- Your objective -
Report each line below that contains the string "kern", copying the full line. Case counts.

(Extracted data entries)
# # # #
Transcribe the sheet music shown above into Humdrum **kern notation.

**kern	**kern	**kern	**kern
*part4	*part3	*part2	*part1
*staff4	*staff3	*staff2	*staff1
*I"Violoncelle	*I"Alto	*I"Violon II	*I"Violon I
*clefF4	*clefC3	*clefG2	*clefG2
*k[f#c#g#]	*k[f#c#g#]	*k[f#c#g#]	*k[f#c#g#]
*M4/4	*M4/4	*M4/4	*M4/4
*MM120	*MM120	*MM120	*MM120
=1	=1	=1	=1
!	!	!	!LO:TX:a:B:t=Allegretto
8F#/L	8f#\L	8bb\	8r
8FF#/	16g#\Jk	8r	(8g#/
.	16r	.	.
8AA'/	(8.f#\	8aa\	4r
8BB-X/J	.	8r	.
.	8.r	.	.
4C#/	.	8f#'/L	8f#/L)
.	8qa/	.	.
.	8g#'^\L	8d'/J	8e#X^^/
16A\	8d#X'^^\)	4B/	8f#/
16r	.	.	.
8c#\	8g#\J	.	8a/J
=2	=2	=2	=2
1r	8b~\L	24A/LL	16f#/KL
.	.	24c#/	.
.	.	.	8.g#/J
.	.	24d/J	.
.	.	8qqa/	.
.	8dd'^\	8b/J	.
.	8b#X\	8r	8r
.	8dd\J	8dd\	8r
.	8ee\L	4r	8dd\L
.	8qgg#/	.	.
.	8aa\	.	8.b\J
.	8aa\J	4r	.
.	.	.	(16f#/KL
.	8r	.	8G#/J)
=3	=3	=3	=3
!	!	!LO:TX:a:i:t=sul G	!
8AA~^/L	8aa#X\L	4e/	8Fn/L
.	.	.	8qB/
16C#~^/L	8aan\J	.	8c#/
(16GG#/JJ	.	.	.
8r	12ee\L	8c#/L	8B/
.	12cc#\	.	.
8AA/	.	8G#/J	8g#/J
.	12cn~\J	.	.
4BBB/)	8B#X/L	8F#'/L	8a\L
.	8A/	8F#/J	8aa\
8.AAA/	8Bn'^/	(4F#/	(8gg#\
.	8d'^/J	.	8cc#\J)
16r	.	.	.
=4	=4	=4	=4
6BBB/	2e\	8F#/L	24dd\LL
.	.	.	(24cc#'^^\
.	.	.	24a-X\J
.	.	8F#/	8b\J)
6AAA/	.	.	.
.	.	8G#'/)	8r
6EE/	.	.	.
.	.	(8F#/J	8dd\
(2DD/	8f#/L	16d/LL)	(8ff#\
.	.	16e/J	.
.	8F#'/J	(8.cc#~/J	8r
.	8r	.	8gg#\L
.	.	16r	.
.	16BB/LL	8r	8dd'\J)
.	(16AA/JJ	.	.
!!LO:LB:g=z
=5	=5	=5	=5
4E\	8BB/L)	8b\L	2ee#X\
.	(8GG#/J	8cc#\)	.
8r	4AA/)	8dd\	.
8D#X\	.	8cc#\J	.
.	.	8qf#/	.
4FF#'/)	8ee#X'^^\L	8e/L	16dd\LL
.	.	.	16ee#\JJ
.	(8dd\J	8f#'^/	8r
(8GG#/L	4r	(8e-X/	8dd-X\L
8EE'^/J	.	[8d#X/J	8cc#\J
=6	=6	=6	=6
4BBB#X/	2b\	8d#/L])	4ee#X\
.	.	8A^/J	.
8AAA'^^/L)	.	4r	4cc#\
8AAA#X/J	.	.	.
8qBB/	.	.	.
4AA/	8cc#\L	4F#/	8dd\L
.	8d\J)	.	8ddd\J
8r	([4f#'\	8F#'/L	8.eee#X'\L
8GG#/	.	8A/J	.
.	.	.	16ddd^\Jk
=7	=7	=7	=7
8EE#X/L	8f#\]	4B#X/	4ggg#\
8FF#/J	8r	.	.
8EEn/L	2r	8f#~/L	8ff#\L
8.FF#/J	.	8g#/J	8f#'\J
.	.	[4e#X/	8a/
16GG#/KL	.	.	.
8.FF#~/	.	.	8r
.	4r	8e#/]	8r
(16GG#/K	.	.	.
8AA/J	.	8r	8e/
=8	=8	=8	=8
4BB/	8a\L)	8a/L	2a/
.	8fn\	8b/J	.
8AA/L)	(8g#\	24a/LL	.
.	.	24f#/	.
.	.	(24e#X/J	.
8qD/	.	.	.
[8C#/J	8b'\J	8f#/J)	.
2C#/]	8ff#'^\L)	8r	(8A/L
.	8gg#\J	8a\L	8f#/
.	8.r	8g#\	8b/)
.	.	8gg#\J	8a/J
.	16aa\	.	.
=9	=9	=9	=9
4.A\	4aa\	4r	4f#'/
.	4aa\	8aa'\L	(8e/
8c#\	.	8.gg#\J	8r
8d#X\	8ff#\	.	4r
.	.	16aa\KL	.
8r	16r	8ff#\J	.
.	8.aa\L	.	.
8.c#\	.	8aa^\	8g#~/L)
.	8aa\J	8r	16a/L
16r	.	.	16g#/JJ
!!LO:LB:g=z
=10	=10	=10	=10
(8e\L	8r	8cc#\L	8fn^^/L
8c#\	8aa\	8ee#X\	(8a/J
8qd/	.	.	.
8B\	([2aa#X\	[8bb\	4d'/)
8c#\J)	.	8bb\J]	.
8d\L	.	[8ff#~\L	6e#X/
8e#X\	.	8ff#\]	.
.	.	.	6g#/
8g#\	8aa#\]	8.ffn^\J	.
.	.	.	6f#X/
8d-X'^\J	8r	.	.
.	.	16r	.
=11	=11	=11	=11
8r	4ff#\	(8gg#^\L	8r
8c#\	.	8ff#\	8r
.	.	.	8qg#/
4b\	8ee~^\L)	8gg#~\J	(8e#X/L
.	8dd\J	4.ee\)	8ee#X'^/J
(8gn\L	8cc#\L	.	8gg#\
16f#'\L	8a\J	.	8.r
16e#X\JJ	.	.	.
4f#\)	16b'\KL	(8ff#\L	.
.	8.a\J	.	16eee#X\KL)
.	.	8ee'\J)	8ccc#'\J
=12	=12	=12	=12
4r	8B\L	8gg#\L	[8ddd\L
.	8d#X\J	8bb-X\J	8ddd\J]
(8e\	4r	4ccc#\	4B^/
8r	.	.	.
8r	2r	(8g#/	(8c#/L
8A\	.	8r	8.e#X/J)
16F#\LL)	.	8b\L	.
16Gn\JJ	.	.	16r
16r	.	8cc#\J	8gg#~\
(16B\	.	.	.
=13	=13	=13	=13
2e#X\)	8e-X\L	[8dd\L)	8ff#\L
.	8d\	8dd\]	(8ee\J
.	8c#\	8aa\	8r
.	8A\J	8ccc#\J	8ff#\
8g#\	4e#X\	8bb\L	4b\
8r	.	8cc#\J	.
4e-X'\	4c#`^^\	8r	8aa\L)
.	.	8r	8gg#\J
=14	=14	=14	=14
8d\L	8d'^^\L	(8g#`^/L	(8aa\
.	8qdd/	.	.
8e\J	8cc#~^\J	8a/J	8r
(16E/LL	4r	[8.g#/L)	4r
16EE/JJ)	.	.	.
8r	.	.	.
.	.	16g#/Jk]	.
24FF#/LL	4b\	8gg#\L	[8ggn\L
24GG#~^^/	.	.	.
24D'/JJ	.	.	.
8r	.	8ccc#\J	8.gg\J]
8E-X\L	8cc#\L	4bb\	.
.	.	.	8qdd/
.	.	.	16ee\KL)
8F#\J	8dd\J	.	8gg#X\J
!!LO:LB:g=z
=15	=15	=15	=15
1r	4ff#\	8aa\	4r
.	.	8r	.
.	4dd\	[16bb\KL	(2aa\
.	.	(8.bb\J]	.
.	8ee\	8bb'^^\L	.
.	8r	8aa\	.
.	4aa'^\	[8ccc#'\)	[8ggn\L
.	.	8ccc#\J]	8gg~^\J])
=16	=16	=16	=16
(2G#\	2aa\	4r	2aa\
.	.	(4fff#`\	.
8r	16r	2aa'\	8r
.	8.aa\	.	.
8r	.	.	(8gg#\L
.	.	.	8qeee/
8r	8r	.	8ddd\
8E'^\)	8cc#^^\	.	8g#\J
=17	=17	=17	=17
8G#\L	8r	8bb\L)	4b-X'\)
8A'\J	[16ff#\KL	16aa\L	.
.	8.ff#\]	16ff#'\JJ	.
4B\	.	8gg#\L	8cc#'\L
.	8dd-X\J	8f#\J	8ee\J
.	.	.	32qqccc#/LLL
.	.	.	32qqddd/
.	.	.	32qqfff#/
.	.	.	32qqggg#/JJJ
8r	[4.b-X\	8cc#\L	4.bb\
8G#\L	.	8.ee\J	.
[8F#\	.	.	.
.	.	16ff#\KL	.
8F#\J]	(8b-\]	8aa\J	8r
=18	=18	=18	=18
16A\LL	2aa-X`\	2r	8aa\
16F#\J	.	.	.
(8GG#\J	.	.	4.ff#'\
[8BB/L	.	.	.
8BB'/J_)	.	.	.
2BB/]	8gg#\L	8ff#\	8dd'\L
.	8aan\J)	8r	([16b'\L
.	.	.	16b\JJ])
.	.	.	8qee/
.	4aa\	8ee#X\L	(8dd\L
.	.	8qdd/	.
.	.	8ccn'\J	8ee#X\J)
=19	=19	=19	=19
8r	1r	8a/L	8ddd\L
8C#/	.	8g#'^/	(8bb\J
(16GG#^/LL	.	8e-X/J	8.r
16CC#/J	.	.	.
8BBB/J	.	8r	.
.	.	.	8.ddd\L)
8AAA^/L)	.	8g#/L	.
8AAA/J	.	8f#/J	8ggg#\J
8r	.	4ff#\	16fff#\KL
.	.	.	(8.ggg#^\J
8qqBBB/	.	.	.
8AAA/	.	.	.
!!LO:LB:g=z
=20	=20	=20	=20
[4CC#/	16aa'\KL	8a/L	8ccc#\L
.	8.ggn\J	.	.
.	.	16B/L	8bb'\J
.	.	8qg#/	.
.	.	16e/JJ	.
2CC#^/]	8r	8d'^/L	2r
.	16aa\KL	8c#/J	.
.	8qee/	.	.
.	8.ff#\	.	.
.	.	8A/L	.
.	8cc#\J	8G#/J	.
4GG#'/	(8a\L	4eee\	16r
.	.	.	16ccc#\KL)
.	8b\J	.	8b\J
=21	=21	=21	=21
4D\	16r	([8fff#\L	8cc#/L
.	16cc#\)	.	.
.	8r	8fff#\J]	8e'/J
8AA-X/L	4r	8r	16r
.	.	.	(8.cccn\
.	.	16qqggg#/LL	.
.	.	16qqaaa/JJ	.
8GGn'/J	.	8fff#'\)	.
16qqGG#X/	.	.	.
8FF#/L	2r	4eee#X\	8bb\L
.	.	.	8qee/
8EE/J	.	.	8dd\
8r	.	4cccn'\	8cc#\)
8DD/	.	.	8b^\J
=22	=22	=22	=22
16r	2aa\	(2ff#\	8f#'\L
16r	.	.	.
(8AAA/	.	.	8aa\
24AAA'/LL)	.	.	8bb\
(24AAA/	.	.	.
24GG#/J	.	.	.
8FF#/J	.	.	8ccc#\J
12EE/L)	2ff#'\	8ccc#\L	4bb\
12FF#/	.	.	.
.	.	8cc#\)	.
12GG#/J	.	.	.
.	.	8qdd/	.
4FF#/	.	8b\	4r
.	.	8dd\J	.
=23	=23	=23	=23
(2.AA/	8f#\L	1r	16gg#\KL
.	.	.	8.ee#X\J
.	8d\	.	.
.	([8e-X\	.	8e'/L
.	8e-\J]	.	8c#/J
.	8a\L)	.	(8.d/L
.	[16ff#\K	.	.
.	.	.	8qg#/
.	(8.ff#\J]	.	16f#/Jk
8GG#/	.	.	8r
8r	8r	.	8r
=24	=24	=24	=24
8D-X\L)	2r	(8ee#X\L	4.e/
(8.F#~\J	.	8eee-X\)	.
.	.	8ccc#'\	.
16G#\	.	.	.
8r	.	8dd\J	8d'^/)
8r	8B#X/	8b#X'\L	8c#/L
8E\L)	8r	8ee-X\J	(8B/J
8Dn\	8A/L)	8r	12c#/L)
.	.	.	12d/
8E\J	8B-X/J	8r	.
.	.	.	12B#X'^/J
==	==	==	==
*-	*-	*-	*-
# # # #
- Written answer -
Transcribe the sheet music shown above into Humdrum **kern notation.
**kern	**kern	**kern	**kern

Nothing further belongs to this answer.